◆ How to complete this task
Your task is to return the span of lines beginning at the one with "(158, 150) = (544, 410): blue" and ending at the last line of the data, exactly as it stands.

(Working data)

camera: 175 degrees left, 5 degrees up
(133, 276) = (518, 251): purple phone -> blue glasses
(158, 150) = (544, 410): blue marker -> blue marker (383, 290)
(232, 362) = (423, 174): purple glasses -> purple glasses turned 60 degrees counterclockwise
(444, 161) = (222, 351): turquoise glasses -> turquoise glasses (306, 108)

(End Working data)

◆ Final answer
(158, 150) = (544, 410): blue marker -> blue marker (383, 290)
(232, 362) = (423, 174): purple glasses -> purple glasses turned 60 degrees counterclockwise
(444, 161) = (222, 351): turquoise glasses -> turquoise glasses (306, 108)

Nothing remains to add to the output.